**SUPPLIED MATERIAL**
==*==
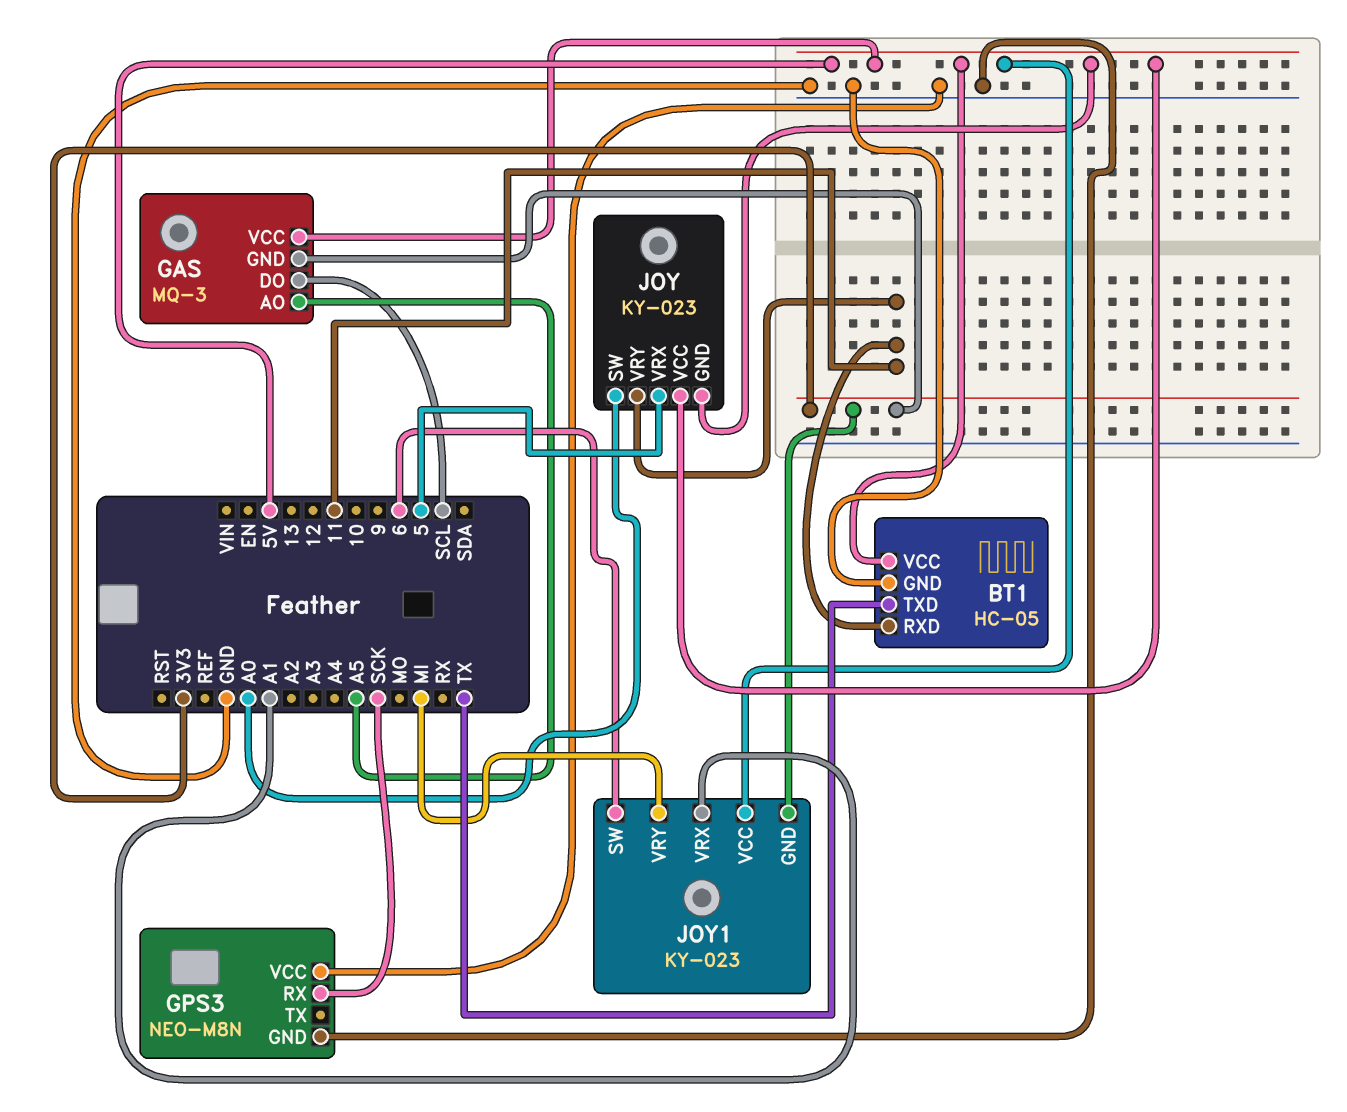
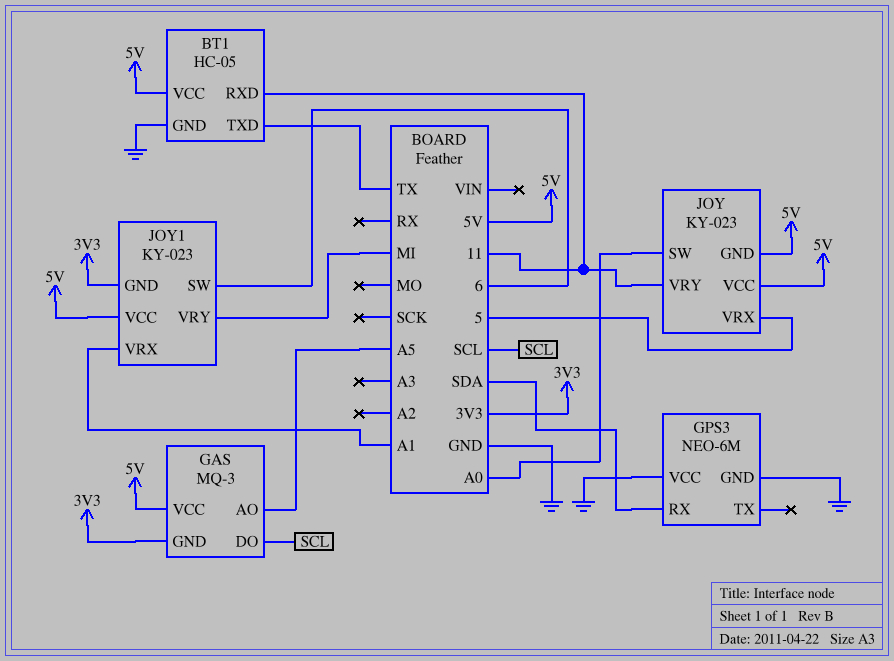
GPS3: NEO-M8N -> NEO-6M
GPS3 pin RX: SCK -> SDA

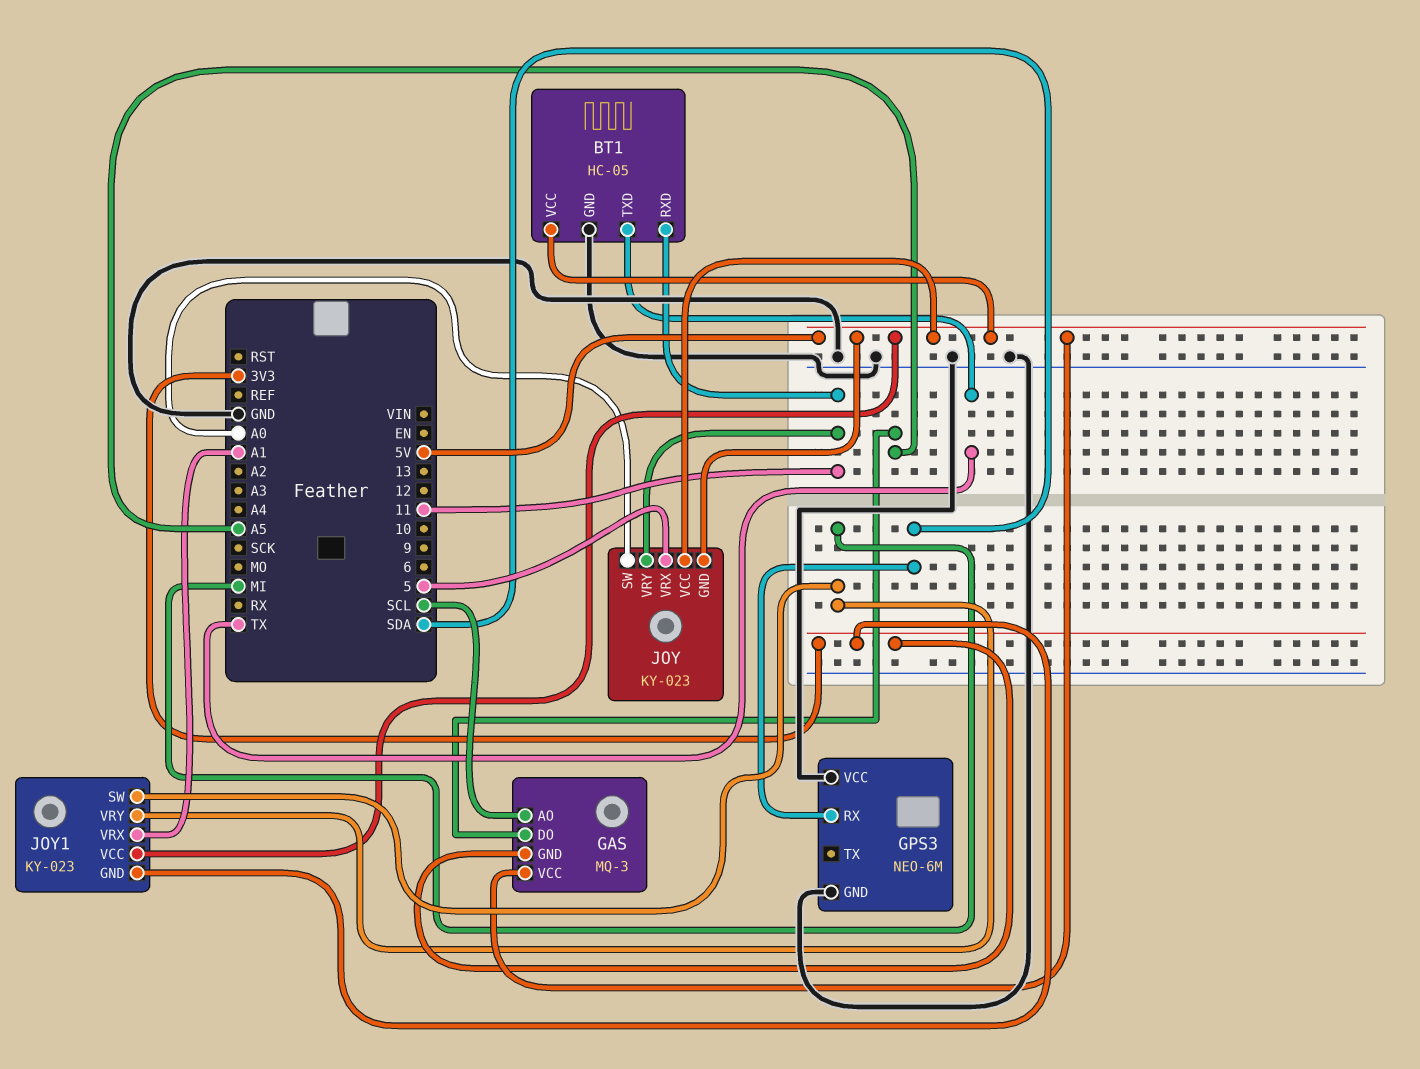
GAS pin AO: A5 -> SCL
GAS pin DO: SCL -> A5
JOY1 pin SW: 6 -> MI

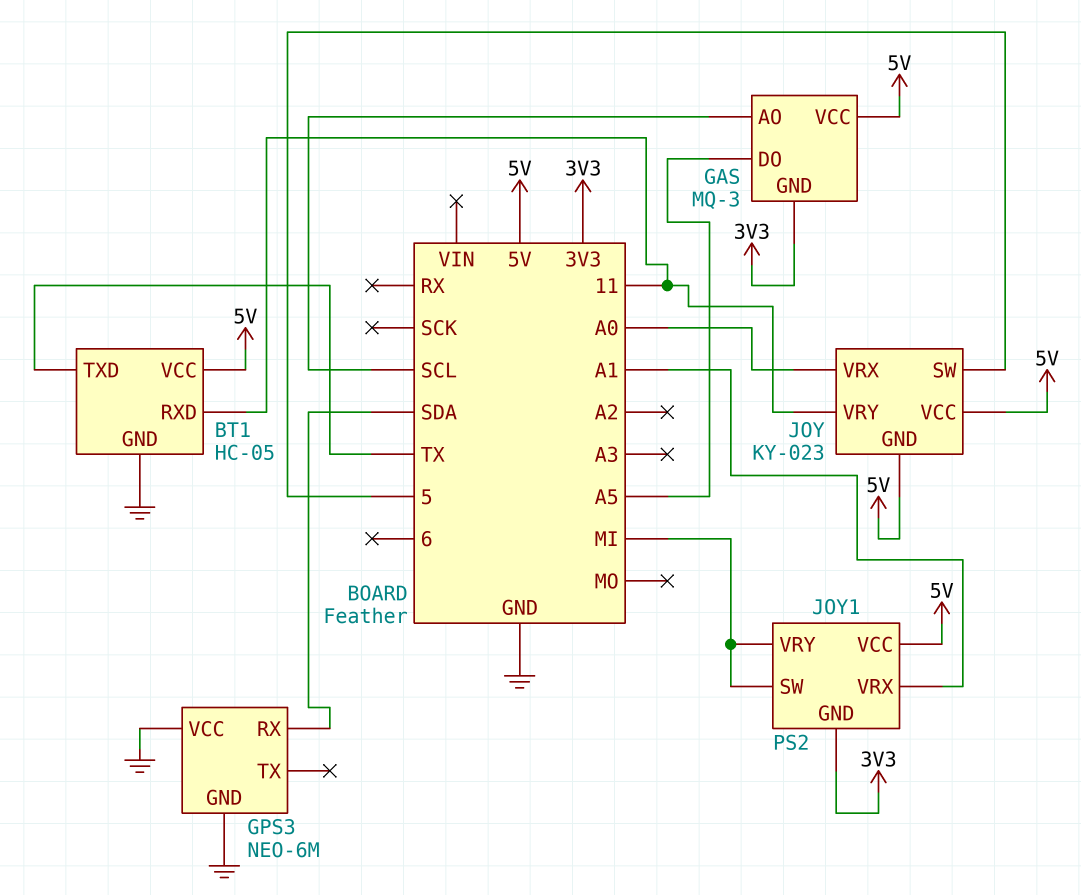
JOY pin SW: A0 -> 5
JOY pin VRX: 5 -> A0
JOY1: KY-023 -> PS2

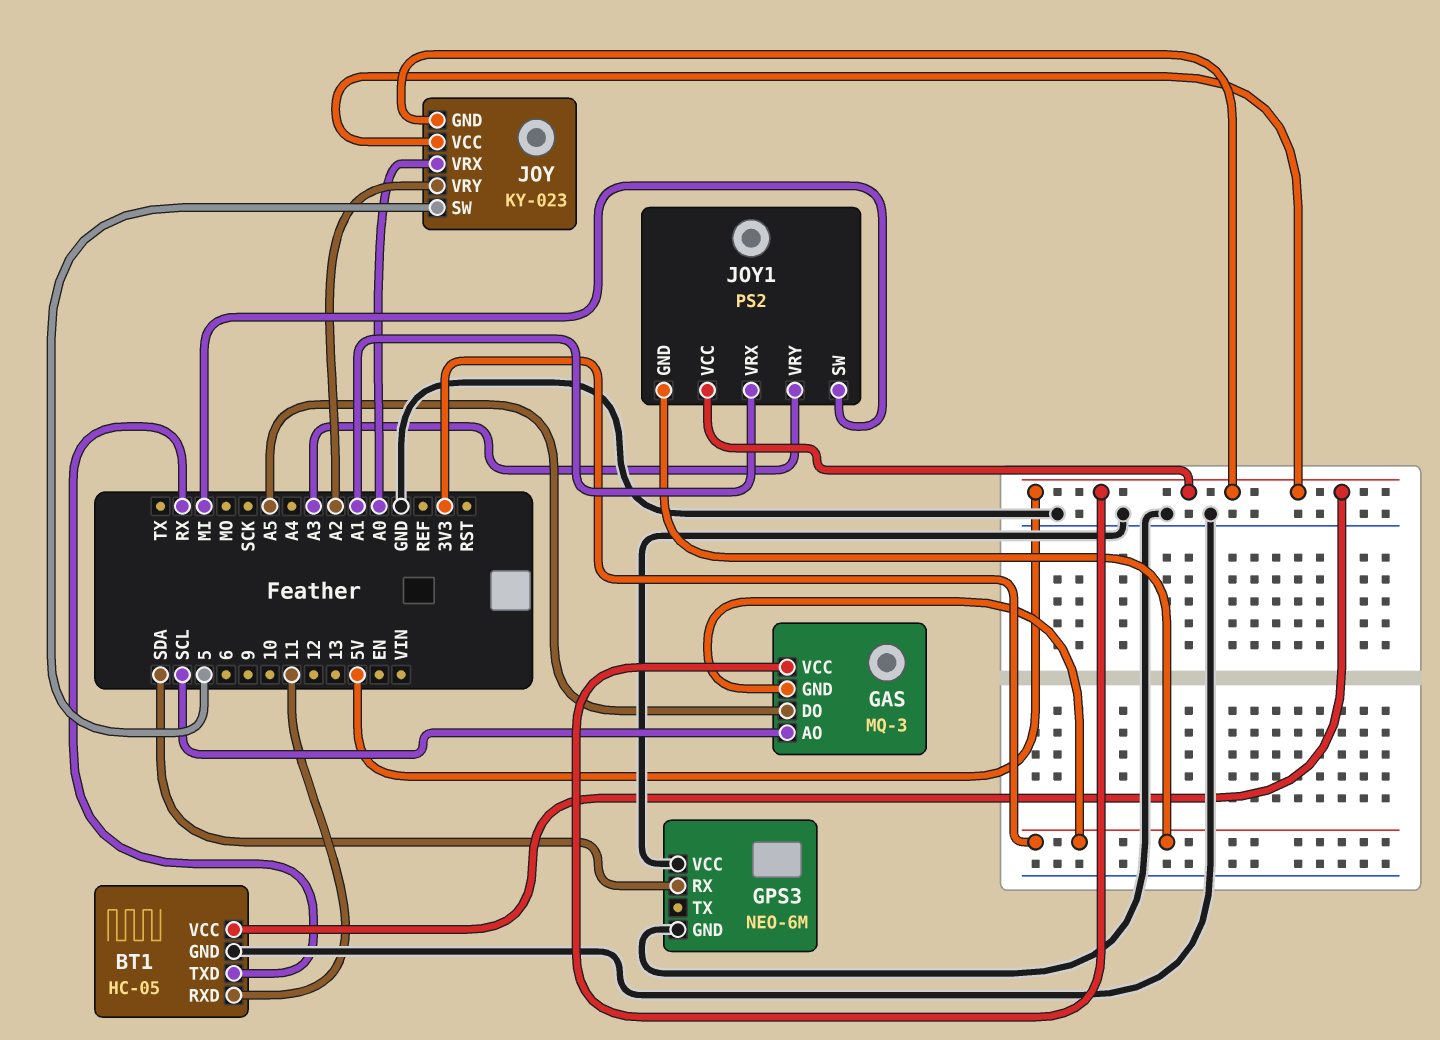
BT1 pin TXD: TX -> RX
JOY pin VRY: 11 -> A2
JOY1 pin VRY: MI -> A3

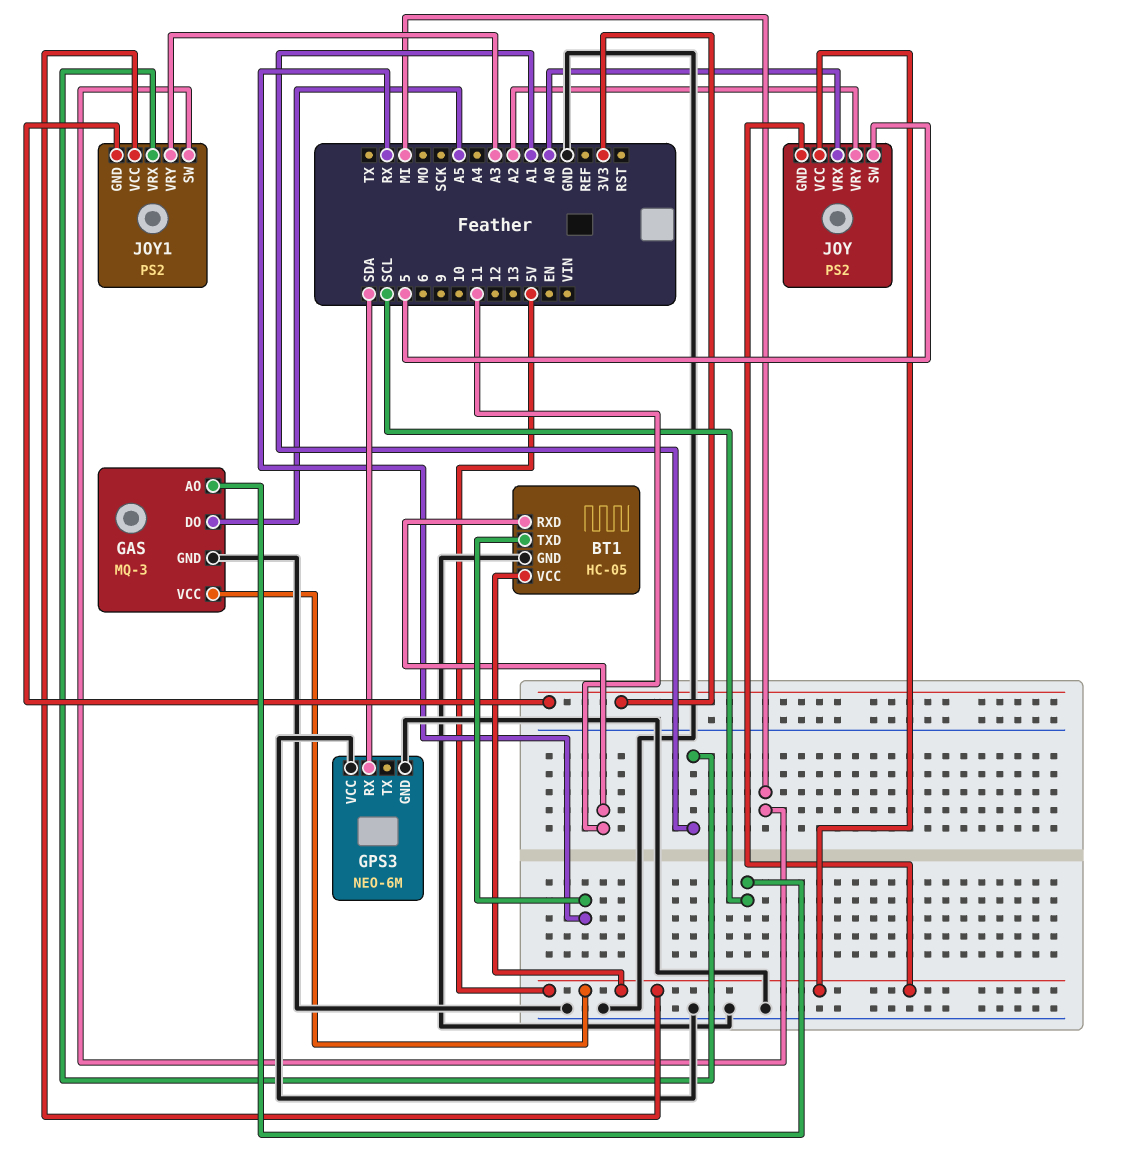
GAS pin GND: 3V3 -> GND
JOY: KY-023 -> PS2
==*==
**TASK INSTRUCTIONS**
Print only the lines from the first line of the data above through the one containing "JOY1 pin VRY: MI -> A3", exactly as they are, with pictures omitted.

**ANSWER SPACE**
GPS3: NEO-M8N -> NEO-6M
GPS3 pin RX: SCK -> SDA

GAS pin AO: A5 -> SCL
GAS pin DO: SCL -> A5
JOY1 pin SW: 6 -> MI

JOY pin SW: A0 -> 5
JOY pin VRX: 5 -> A0
JOY1: KY-023 -> PS2

BT1 pin TXD: TX -> RX
JOY pin VRY: 11 -> A2
JOY1 pin VRY: MI -> A3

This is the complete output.